▶ **ENTRIES PROVIDED**:
####################

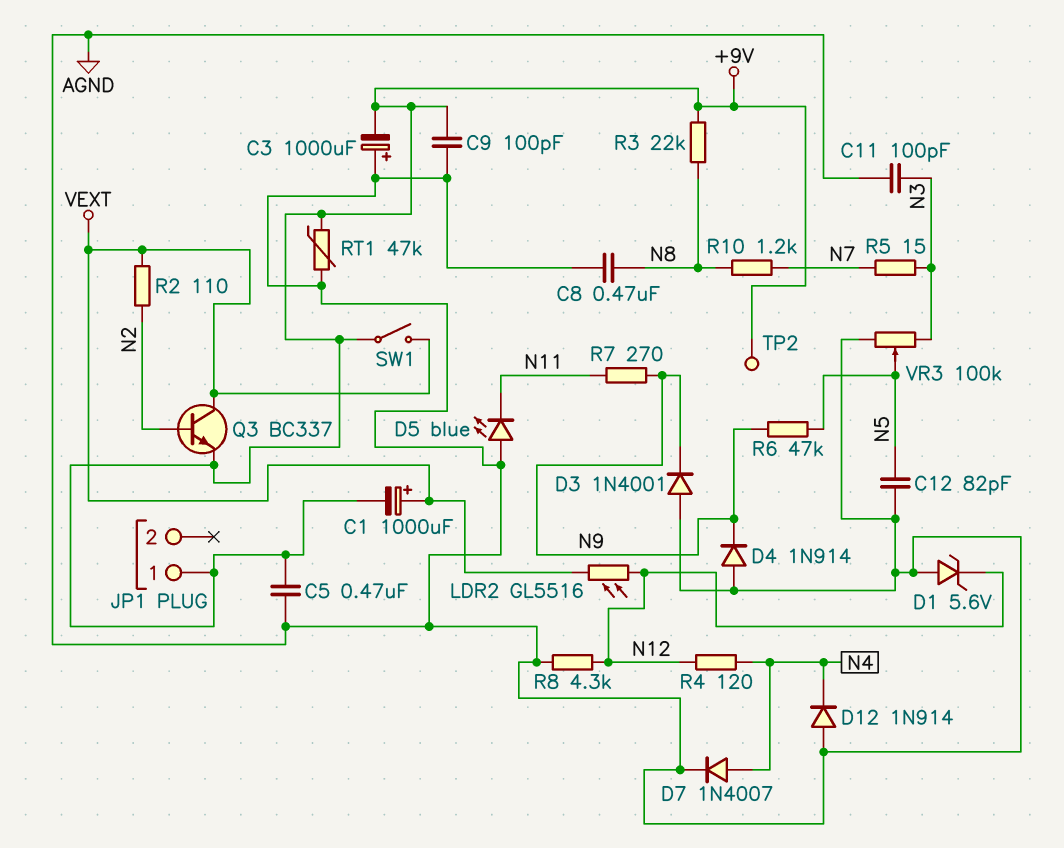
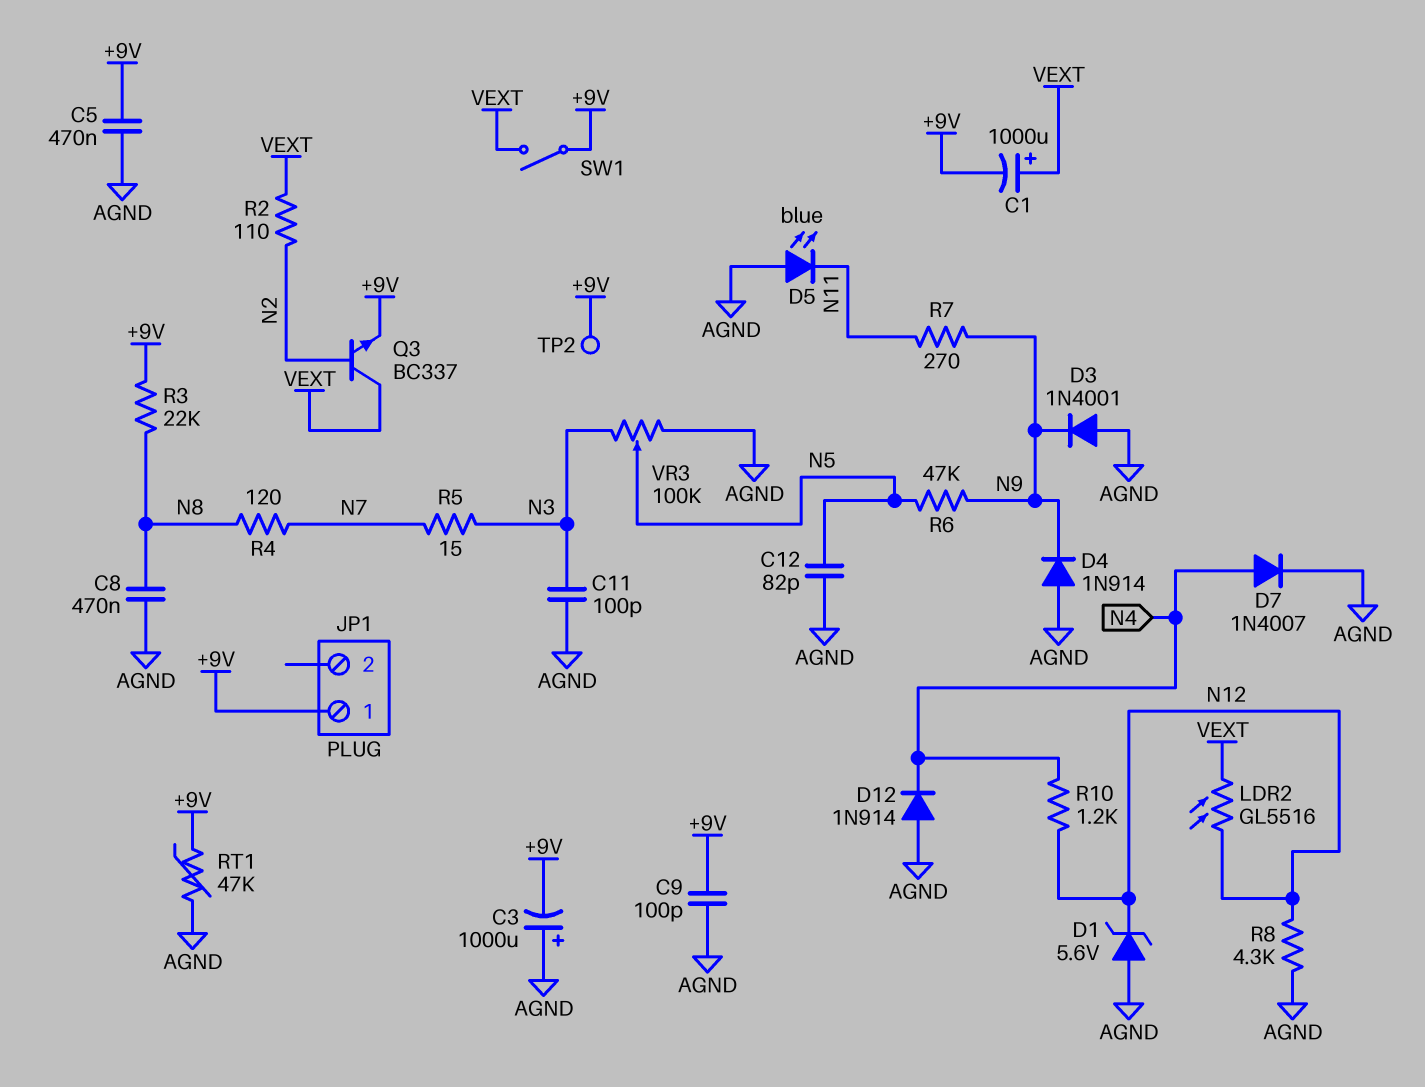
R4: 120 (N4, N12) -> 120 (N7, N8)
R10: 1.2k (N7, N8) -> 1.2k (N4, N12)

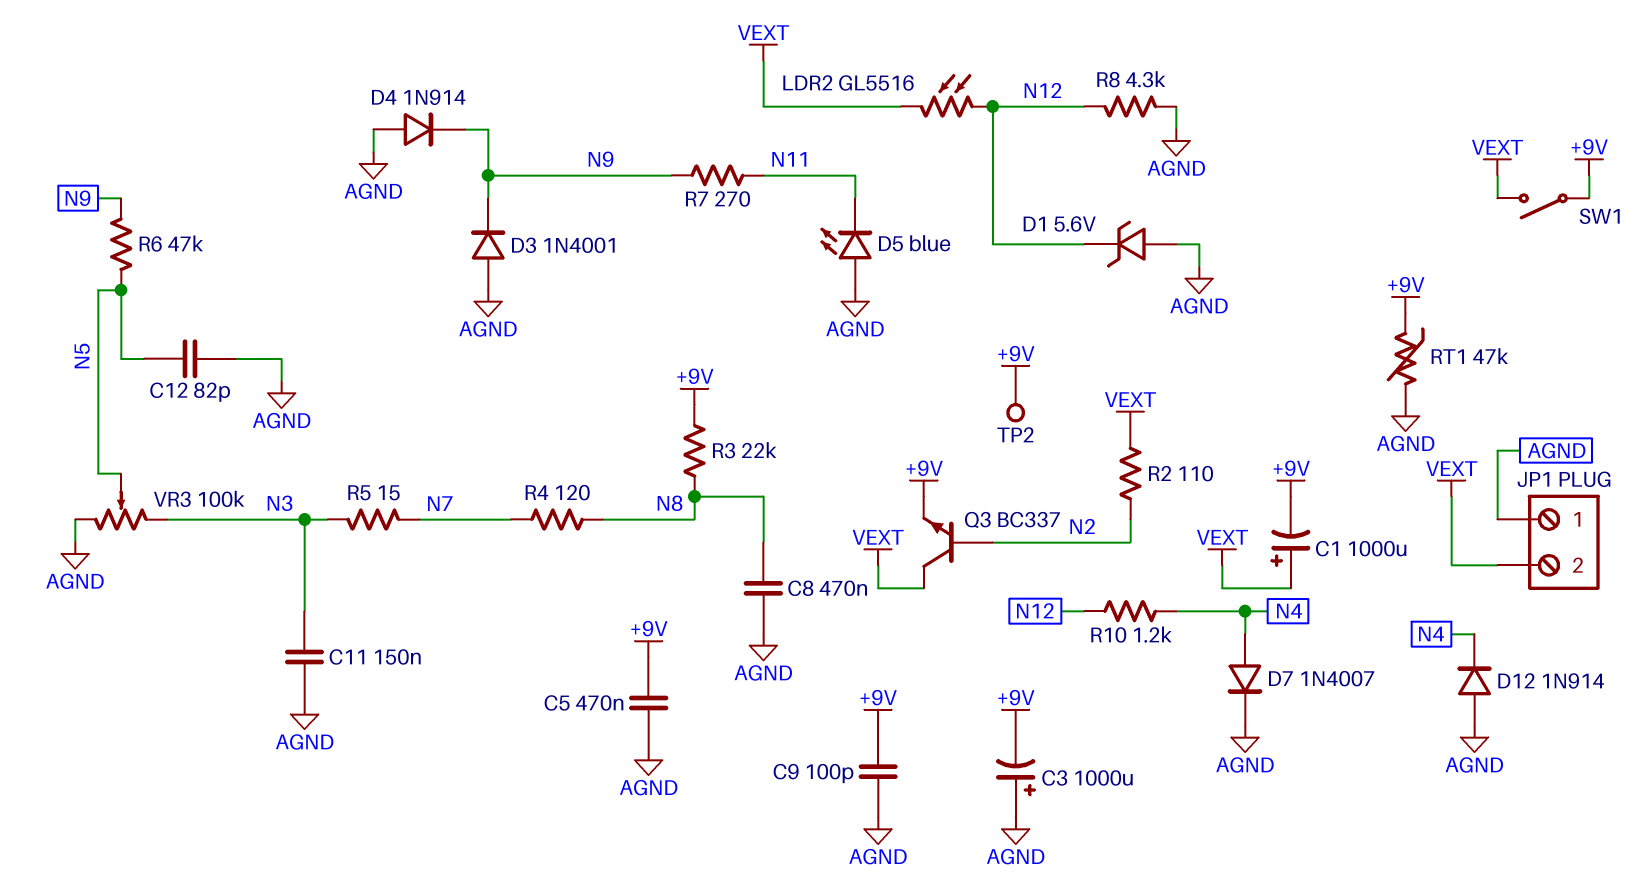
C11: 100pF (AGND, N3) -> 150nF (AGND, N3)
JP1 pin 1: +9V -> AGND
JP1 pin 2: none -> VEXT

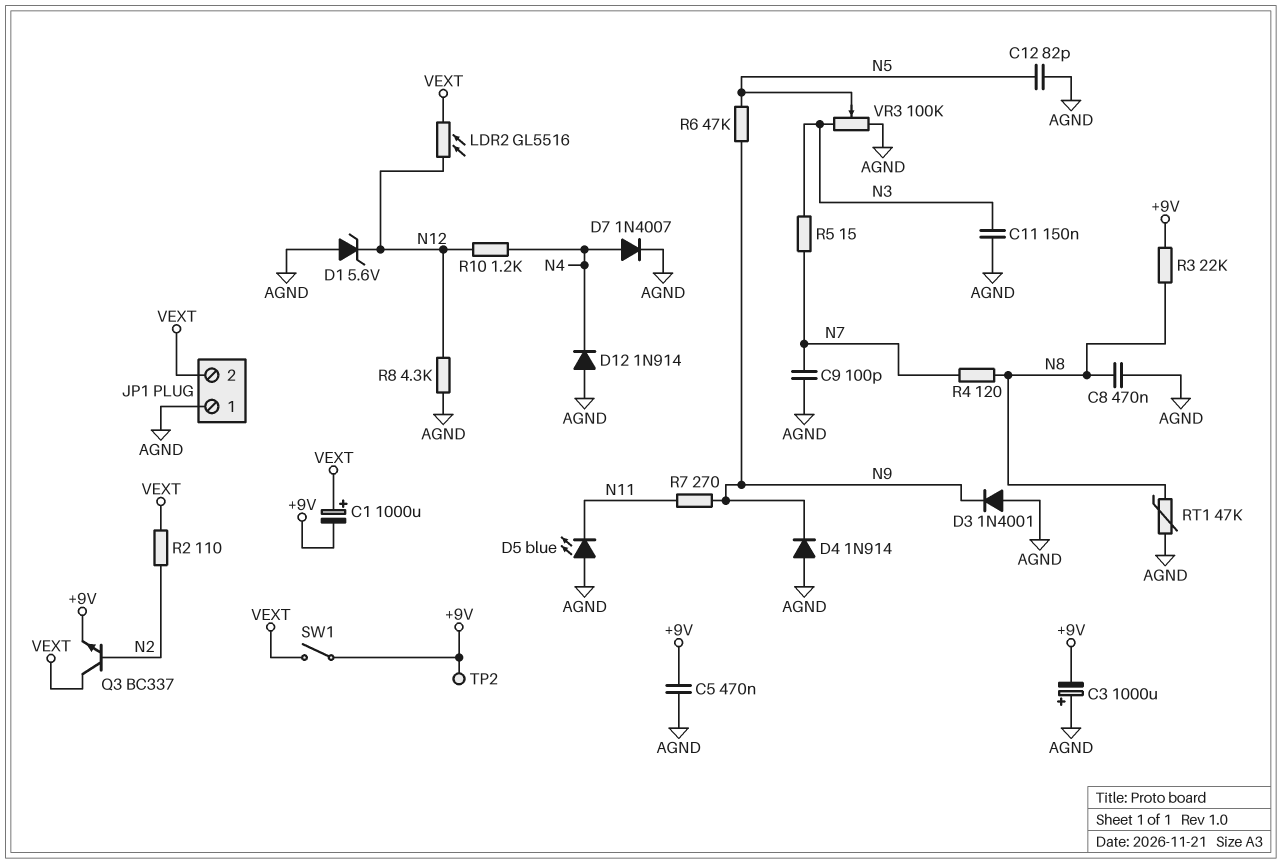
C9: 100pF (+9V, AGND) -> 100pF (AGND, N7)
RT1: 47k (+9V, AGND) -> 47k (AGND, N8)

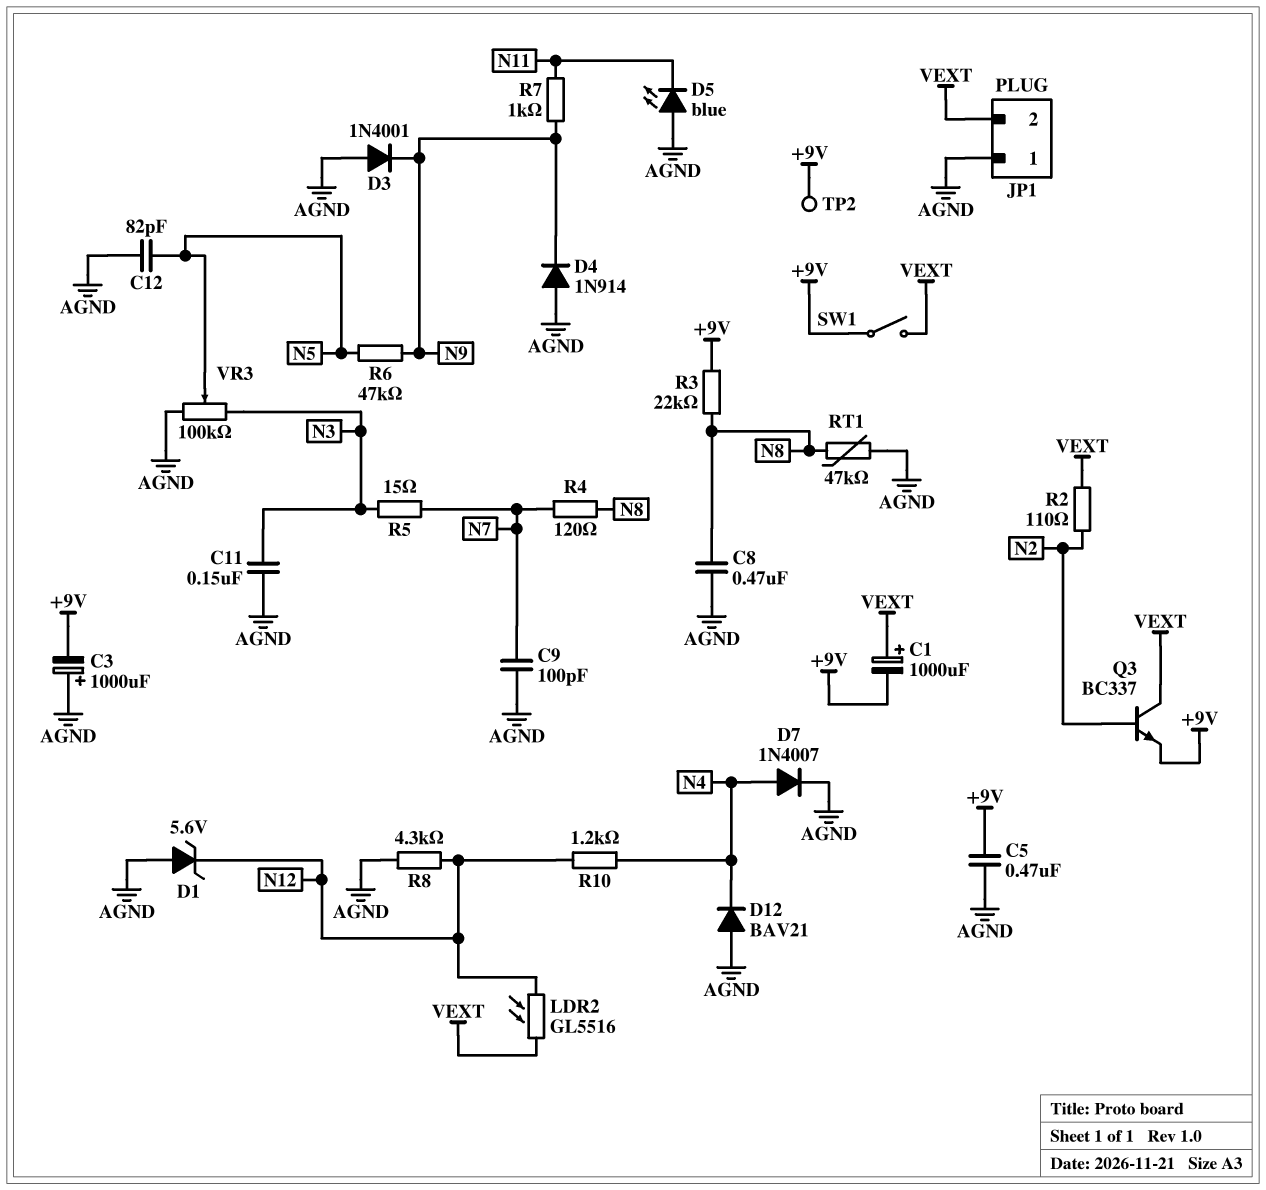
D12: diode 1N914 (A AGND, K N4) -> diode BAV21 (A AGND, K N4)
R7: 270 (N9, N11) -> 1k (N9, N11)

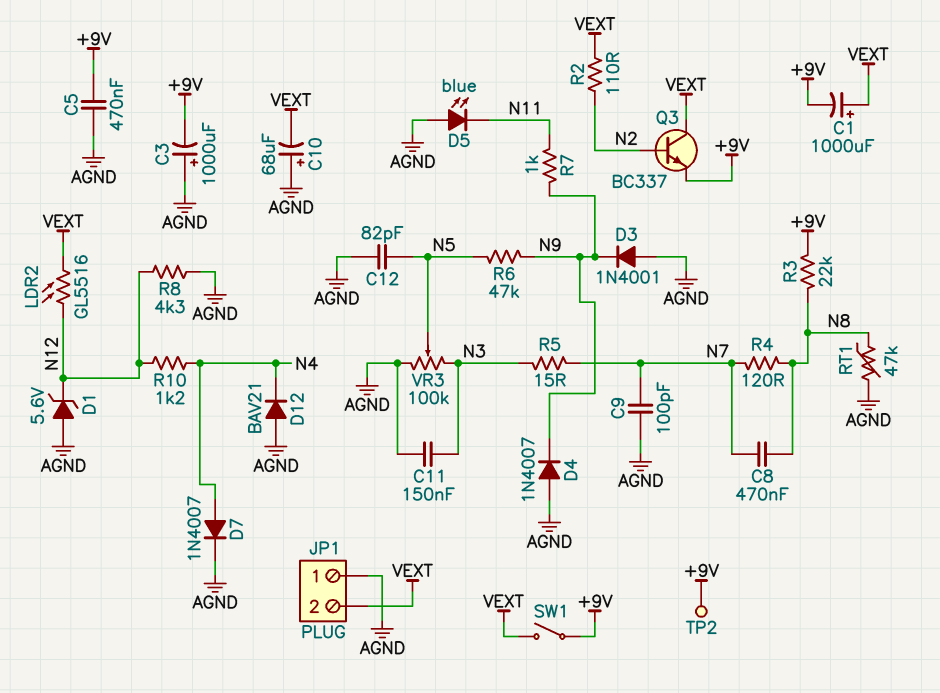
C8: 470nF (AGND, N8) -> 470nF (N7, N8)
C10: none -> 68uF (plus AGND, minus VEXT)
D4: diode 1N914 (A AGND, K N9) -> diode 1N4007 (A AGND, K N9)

####################

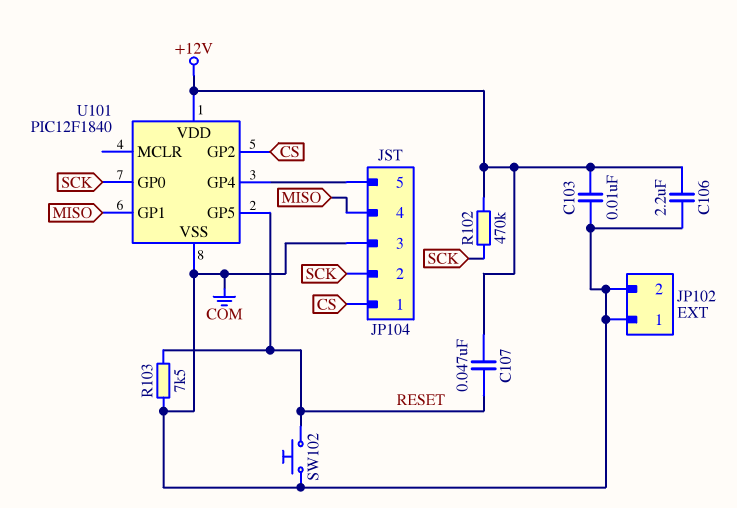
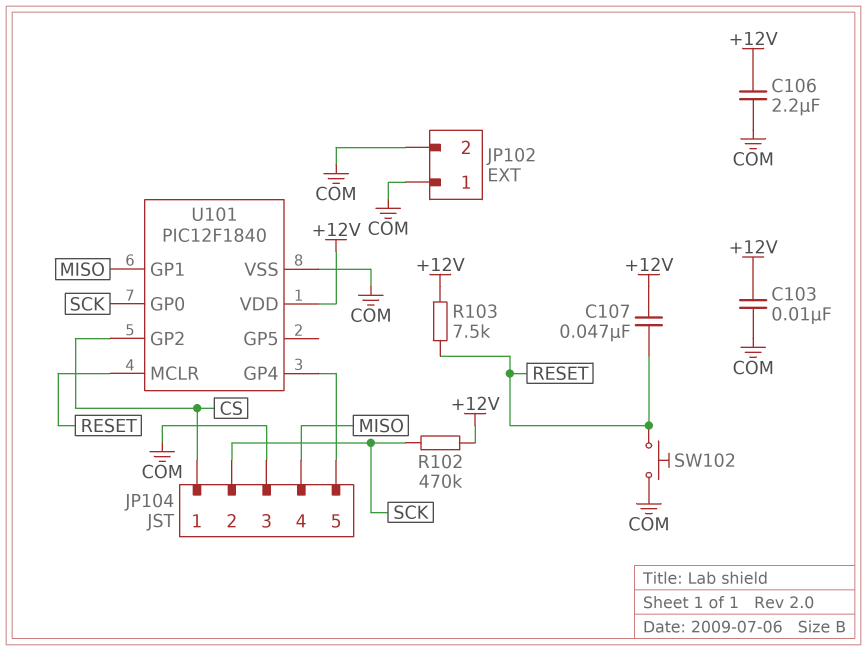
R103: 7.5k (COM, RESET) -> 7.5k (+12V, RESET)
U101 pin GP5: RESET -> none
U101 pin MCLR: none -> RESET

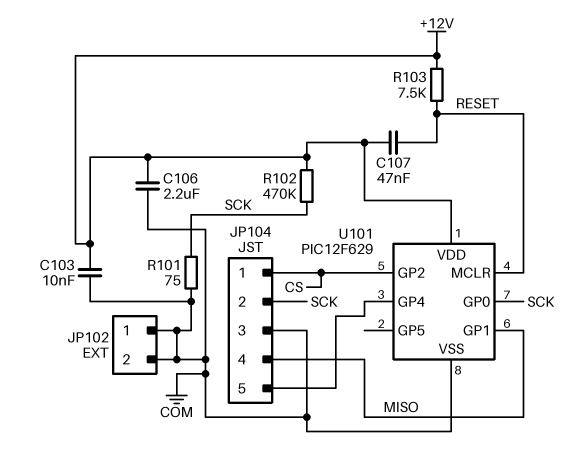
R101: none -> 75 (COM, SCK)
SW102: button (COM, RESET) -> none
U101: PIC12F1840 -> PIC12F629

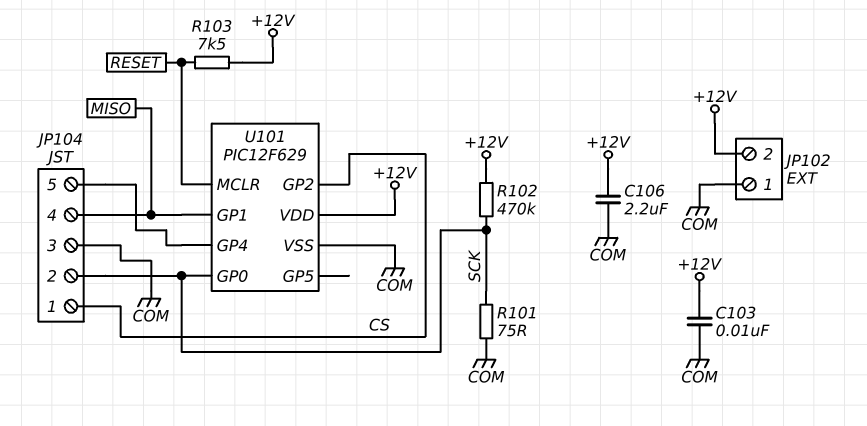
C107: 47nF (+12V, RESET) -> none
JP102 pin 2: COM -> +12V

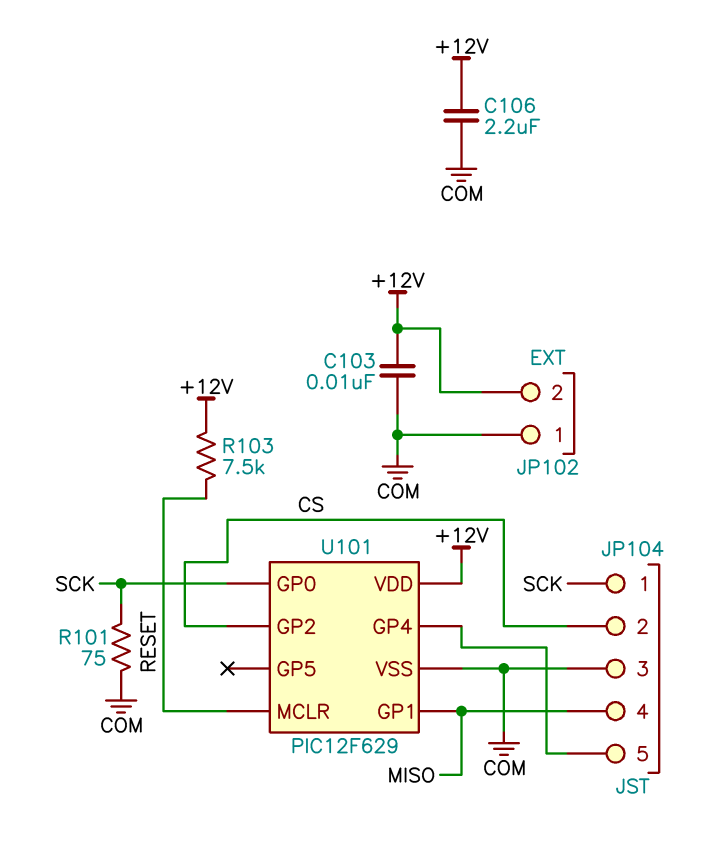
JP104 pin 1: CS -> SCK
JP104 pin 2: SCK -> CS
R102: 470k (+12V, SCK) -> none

####################

What's needed is an exact copy of the lines above from the one with "SW102: button (COM, RESET) -> none" through the one with "R102: 470k (+12V, SCK) -> none", both included; the pictures stay out.

▶ **RESULT OF THIS TASK**:
SW102: button (COM, RESET) -> none
U101: PIC12F1840 -> PIC12F629

C107: 47nF (+12V, RESET) -> none
JP102 pin 2: COM -> +12V

JP104 pin 1: CS -> SCK
JP104 pin 2: SCK -> CS
R102: 470k (+12V, SCK) -> none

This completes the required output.